(The input)

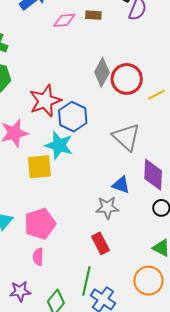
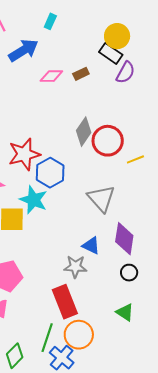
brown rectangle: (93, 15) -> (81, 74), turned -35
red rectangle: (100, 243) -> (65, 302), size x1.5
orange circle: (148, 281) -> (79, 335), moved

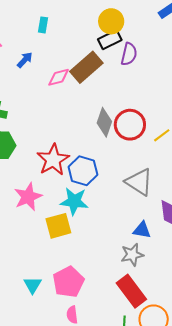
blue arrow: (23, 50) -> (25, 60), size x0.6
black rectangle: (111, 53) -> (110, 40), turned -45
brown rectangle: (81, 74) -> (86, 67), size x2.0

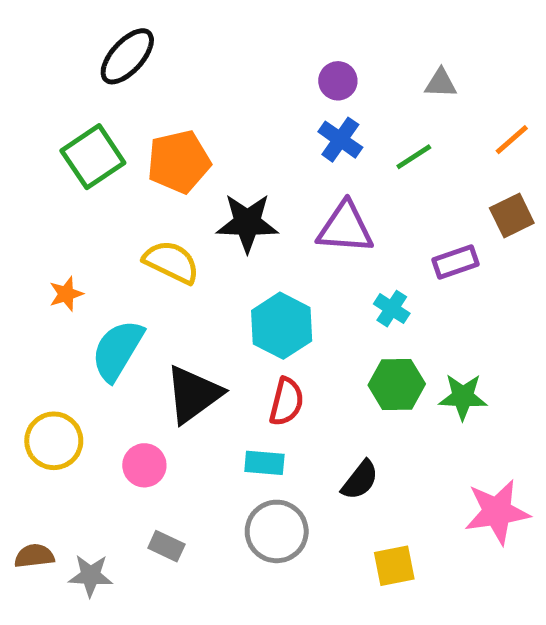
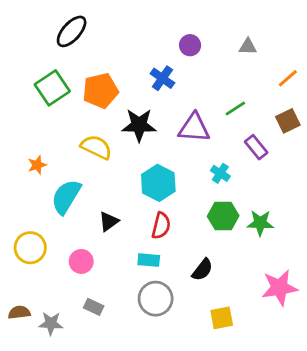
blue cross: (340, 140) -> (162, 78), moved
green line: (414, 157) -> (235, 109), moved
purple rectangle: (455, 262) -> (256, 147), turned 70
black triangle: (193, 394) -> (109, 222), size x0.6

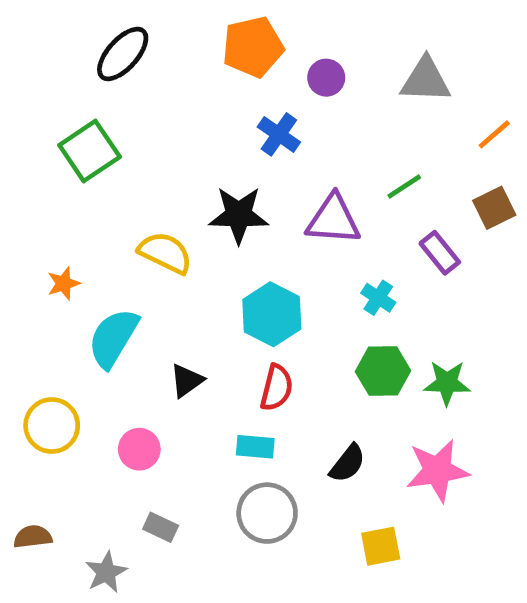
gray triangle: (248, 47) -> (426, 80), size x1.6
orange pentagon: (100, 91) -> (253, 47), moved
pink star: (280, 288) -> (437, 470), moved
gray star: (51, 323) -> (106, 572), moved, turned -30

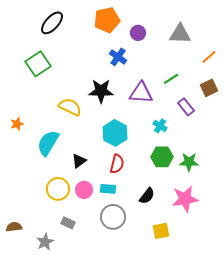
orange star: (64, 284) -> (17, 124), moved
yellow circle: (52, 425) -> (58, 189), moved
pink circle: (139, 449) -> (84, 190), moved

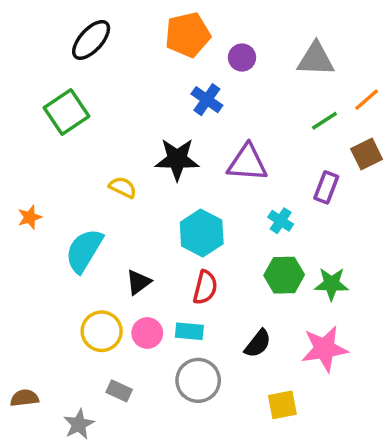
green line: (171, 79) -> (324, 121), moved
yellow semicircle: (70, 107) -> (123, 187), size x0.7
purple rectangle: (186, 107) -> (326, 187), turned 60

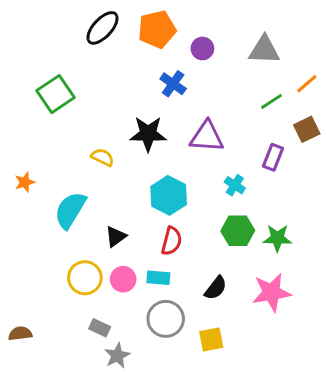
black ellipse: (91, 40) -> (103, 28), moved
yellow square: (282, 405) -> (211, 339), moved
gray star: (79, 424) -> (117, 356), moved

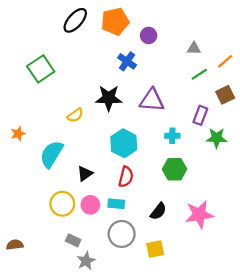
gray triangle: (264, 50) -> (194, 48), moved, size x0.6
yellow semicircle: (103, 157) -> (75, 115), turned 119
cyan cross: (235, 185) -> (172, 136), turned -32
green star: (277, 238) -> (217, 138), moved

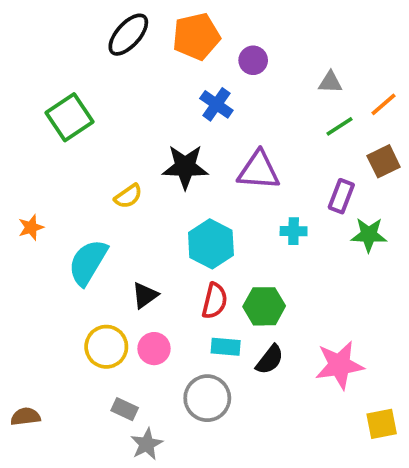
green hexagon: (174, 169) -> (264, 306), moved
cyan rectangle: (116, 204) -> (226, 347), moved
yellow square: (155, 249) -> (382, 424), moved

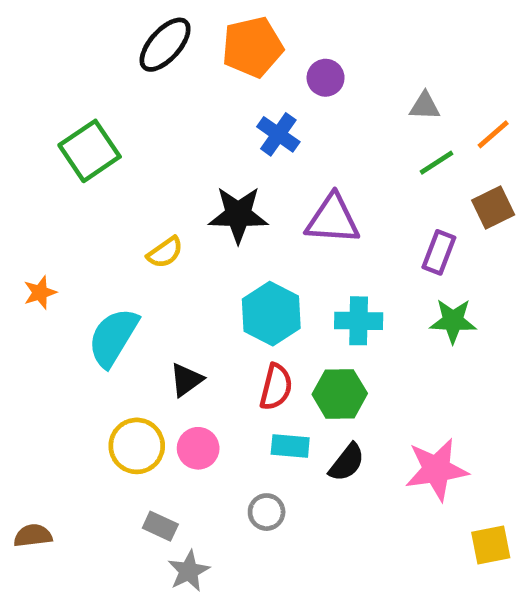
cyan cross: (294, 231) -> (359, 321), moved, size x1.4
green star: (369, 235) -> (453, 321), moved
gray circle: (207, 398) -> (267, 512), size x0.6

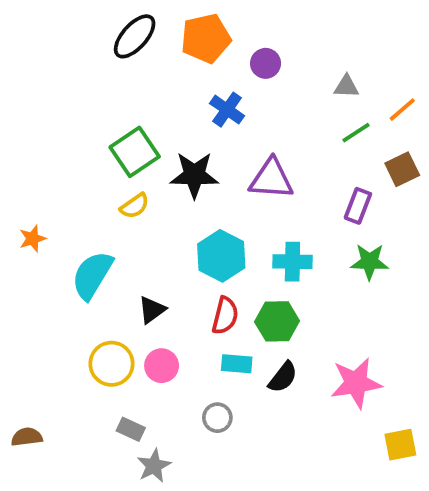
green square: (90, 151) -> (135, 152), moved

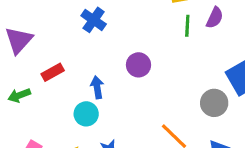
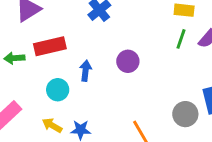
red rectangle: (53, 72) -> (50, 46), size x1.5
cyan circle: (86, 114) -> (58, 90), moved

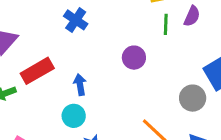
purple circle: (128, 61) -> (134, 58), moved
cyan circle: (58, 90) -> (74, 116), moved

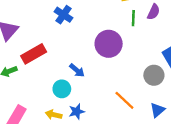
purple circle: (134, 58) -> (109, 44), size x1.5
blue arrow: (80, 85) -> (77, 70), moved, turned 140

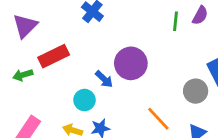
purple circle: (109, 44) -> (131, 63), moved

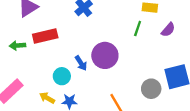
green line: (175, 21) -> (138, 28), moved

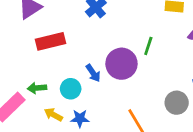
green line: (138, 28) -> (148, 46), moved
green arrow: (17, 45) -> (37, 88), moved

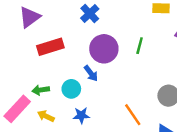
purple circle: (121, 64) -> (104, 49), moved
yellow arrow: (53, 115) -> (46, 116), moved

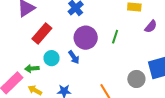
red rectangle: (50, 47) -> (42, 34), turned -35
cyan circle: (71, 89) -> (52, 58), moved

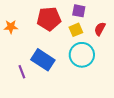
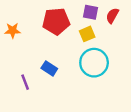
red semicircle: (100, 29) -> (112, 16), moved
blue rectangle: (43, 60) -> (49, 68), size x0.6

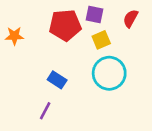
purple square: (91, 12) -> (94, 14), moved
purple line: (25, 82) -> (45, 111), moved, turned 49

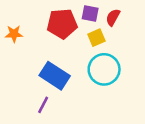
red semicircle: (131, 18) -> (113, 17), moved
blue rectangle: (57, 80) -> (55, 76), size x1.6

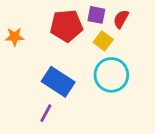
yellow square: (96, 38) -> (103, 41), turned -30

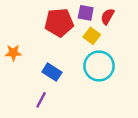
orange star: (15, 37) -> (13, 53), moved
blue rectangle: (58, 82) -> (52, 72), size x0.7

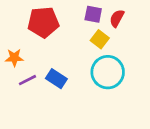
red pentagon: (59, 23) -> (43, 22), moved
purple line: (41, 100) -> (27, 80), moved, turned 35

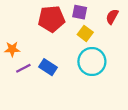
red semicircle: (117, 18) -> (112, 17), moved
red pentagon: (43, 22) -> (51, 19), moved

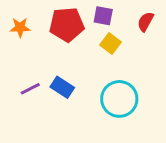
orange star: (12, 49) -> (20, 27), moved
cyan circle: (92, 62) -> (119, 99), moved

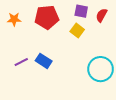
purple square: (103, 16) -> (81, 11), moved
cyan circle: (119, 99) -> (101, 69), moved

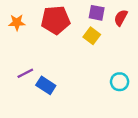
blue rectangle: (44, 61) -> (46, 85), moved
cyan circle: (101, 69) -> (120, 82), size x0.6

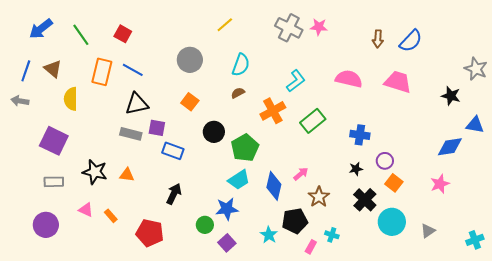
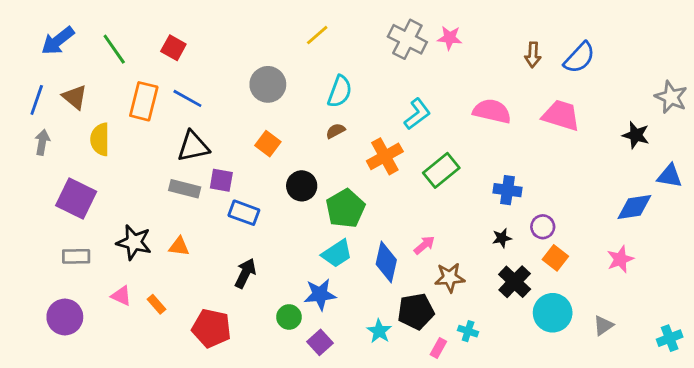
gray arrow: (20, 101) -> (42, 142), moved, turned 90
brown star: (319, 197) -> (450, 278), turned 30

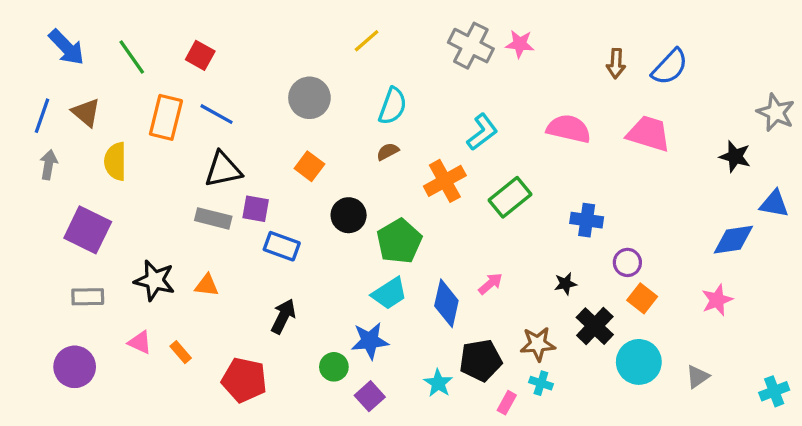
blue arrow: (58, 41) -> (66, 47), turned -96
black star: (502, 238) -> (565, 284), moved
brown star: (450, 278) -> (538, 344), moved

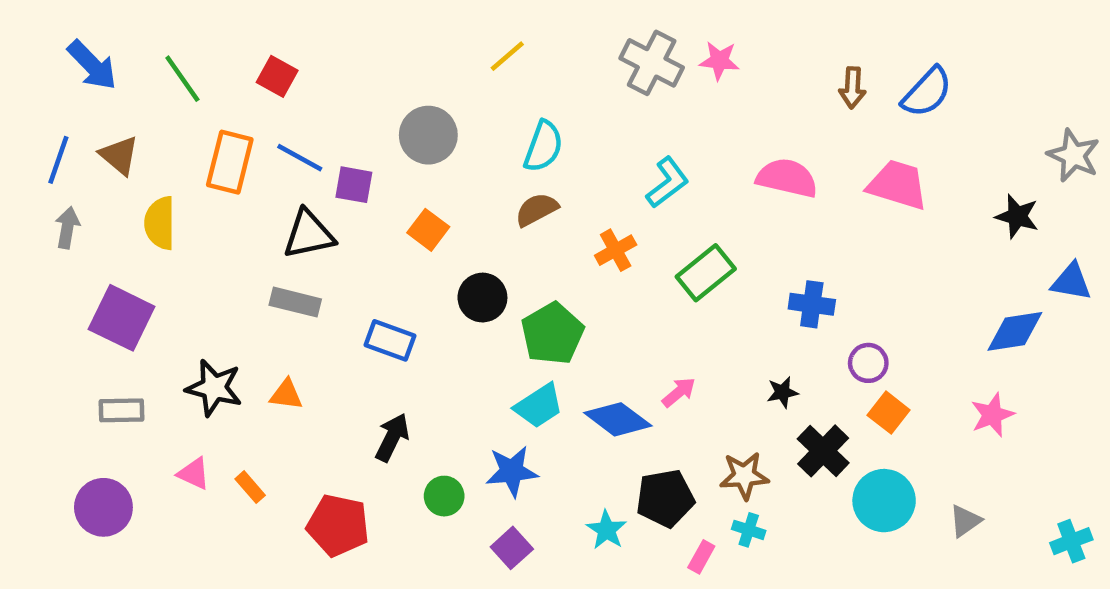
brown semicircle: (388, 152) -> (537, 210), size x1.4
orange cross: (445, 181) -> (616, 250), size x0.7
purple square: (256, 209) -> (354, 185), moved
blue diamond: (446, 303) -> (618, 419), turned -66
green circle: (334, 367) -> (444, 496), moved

(End The input)

* [How to complete this task] Your copy should hold the lines from the one with "cyan circle: (86, 114) -> (58, 90), moved" up to and including the one with "purple circle: (109, 44) -> (131, 63), moved", exactly as in the data above, and no pictures.

* [Written answer]
cyan circle: (86, 114) -> (58, 90), moved

purple circle: (128, 61) -> (134, 58), moved
cyan circle: (58, 90) -> (74, 116), moved

purple circle: (134, 58) -> (109, 44), size x1.5
blue arrow: (80, 85) -> (77, 70), moved, turned 140

purple circle: (109, 44) -> (131, 63), moved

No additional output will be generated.